■ **Your instructions**: When you reach the entries, transcribe each one exactly.

Dataset entries
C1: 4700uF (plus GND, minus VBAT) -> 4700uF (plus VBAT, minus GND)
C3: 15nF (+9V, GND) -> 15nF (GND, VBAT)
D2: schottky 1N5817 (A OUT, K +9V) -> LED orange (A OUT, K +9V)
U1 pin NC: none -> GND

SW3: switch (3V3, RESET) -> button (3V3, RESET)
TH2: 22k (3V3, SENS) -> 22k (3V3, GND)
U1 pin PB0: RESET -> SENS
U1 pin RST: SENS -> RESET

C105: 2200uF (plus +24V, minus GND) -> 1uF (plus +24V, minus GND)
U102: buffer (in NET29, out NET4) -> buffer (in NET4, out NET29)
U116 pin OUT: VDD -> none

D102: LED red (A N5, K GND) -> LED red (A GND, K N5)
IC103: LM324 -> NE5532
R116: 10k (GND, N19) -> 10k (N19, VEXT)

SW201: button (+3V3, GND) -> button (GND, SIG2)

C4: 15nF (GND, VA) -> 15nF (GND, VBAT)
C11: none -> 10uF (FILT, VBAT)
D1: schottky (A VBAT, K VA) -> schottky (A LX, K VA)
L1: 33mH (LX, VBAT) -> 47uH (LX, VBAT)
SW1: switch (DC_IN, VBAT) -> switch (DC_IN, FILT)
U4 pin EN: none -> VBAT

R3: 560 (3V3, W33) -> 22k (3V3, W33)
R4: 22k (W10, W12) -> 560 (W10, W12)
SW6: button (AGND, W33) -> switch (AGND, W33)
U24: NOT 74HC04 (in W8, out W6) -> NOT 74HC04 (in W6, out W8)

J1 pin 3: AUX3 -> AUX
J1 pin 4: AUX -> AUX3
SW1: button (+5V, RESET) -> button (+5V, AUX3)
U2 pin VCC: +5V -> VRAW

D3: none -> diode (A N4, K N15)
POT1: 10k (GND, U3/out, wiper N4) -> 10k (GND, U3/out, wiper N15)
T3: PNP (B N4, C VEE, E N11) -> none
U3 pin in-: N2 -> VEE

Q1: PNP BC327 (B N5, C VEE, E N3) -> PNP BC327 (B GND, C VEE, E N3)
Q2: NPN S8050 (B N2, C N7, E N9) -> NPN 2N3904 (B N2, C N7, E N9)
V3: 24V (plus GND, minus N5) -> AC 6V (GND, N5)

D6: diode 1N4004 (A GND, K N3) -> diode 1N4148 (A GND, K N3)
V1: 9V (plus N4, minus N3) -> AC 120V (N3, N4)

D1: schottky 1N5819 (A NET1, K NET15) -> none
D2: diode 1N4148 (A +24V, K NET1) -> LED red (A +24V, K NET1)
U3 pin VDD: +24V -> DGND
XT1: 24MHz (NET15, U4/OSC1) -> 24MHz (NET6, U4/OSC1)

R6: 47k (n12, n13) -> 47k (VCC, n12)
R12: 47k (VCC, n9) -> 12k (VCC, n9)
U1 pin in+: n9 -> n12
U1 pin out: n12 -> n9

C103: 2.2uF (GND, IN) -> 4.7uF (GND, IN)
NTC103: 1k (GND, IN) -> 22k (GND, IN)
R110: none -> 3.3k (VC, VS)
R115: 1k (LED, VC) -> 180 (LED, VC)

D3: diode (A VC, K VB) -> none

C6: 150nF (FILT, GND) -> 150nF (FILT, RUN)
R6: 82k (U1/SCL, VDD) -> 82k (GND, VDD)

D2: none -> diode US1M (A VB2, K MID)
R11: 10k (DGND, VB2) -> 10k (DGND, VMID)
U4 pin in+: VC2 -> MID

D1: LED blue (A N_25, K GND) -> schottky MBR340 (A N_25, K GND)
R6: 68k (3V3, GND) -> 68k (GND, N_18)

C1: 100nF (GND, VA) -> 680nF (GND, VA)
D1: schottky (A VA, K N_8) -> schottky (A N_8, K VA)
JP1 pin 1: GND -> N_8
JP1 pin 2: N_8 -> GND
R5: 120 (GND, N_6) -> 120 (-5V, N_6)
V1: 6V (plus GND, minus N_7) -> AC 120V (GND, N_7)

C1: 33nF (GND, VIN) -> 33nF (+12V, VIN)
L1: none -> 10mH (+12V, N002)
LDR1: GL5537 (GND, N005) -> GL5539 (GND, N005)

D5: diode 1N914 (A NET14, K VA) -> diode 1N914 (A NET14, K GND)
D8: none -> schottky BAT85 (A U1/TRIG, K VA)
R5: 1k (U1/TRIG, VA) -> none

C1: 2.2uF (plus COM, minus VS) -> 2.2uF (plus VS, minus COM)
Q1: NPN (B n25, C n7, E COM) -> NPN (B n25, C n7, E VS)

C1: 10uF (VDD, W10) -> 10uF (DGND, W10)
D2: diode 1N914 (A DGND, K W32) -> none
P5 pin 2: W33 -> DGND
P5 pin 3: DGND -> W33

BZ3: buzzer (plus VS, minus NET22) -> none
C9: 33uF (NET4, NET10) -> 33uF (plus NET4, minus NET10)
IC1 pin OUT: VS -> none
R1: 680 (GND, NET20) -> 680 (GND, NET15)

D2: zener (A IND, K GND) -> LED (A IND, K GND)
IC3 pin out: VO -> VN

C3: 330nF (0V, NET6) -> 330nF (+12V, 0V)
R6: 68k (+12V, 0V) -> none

■ **Your solution**:
C1: 4700uF (plus GND, minus VBAT) -> 4700uF (plus VBAT, minus GND)
C3: 15nF (+9V, GND) -> 15nF (GND, VBAT)
D2: schottky 1N5817 (A OUT, K +9V) -> LED orange (A OUT, K +9V)
U1 pin NC: none -> GND

SW3: switch (3V3, RESET) -> button (3V3, RESET)
TH2: 22k (3V3, SENS) -> 22k (3V3, GND)
U1 pin PB0: RESET -> SENS
U1 pin RST: SENS -> RESET

C105: 2200uF (plus +24V, minus GND) -> 1uF (plus +24V, minus GND)
U102: buffer (in NET29, out NET4) -> buffer (in NET4, out NET29)
U116 pin OUT: VDD -> none

D102: LED red (A N5, K GND) -> LED red (A GND, K N5)
IC103: LM324 -> NE5532
R116: 10k (GND, N19) -> 10k (N19, VEXT)

SW201: button (+3V3, GND) -> button (GND, SIG2)

C4: 15nF (GND, VA) -> 15nF (GND, VBAT)
C11: none -> 10uF (FILT, VBAT)
D1: schottky (A VBAT, K VA) -> schottky (A LX, K VA)
L1: 33mH (LX, VBAT) -> 47uH (LX, VBAT)
SW1: switch (DC_IN, VBAT) -> switch (DC_IN, FILT)
U4 pin EN: none -> VBAT

R3: 560 (3V3, W33) -> 22k (3V3, W33)
R4: 22k (W10, W12) -> 560 (W10, W12)
SW6: button (AGND, W33) -> switch (AGND, W33)
U24: NOT 74HC04 (in W8, out W6) -> NOT 74HC04 (in W6, out W8)

J1 pin 3: AUX3 -> AUX
J1 pin 4: AUX -> AUX3
SW1: button (+5V, RESET) -> button (+5V, AUX3)
U2 pin VCC: +5V -> VRAW

D3: none -> diode (A N4, K N15)
POT1: 10k (GND, U3/out, wiper N4) -> 10k (GND, U3/out, wiper N15)
T3: PNP (B N4, C VEE, E N11) -> none
U3 pin in-: N2 -> VEE

Q1: PNP BC327 (B N5, C VEE, E N3) -> PNP BC327 (B GND, C VEE, E N3)
Q2: NPN S8050 (B N2, C N7, E N9) -> NPN 2N3904 (B N2, C N7, E N9)
V3: 24V (plus GND, minus N5) -> AC 6V (GND, N5)

D6: diode 1N4004 (A GND, K N3) -> diode 1N4148 (A GND, K N3)
V1: 9V (plus N4, minus N3) -> AC 120V (N3, N4)

D1: schottky 1N5819 (A NET1, K NET15) -> none
D2: diode 1N4148 (A +24V, K NET1) -> LED red (A +24V, K NET1)
U3 pin VDD: +24V -> DGND
XT1: 24MHz (NET15, U4/OSC1) -> 24MHz (NET6, U4/OSC1)

R6: 47k (n12, n13) -> 47k (VCC, n12)
R12: 47k (VCC, n9) -> 12k (VCC, n9)
U1 pin in+: n9 -> n12
U1 pin out: n12 -> n9

C103: 2.2uF (GND, IN) -> 4.7uF (GND, IN)
NTC103: 1k (GND, IN) -> 22k (GND, IN)
R110: none -> 3.3k (VC, VS)
R115: 1k (LED, VC) -> 180 (LED, VC)

D3: diode (A VC, K VB) -> none

C6: 150nF (FILT, GND) -> 150nF (FILT, RUN)
R6: 82k (U1/SCL, VDD) -> 82k (GND, VDD)

D2: none -> diode US1M (A VB2, K MID)
R11: 10k (DGND, VB2) -> 10k (DGND, VMID)
U4 pin in+: VC2 -> MID

D1: LED blue (A N_25, K GND) -> schottky MBR340 (A N_25, K GND)
R6: 68k (3V3, GND) -> 68k (GND, N_18)

C1: 100nF (GND, VA) -> 680nF (GND, VA)
D1: schottky (A VA, K N_8) -> schottky (A N_8, K VA)
JP1 pin 1: GND -> N_8
JP1 pin 2: N_8 -> GND
R5: 120 (GND, N_6) -> 120 (-5V, N_6)
V1: 6V (plus GND, minus N_7) -> AC 120V (GND, N_7)

C1: 33nF (GND, VIN) -> 33nF (+12V, VIN)
L1: none -> 10mH (+12V, N002)
LDR1: GL5537 (GND, N005) -> GL5539 (GND, N005)

D5: diode 1N914 (A NET14, K VA) -> diode 1N914 (A NET14, K GND)
D8: none -> schottky BAT85 (A U1/TRIG, K VA)
R5: 1k (U1/TRIG, VA) -> none

C1: 2.2uF (plus COM, minus VS) -> 2.2uF (plus VS, minus COM)
Q1: NPN (B n25, C n7, E COM) -> NPN (B n25, C n7, E VS)

C1: 10uF (VDD, W10) -> 10uF (DGND, W10)
D2: diode 1N914 (A DGND, K W32) -> none
P5 pin 2: W33 -> DGND
P5 pin 3: DGND -> W33

BZ3: buzzer (plus VS, minus NET22) -> none
C9: 33uF (NET4, NET10) -> 33uF (plus NET4, minus NET10)
IC1 pin OUT: VS -> none
R1: 680 (GND, NET20) -> 680 (GND, NET15)

D2: zener (A IND, K GND) -> LED (A IND, K GND)
IC3 pin out: VO -> VN

C3: 330nF (0V, NET6) -> 330nF (+12V, 0V)
R6: 68k (+12V, 0V) -> none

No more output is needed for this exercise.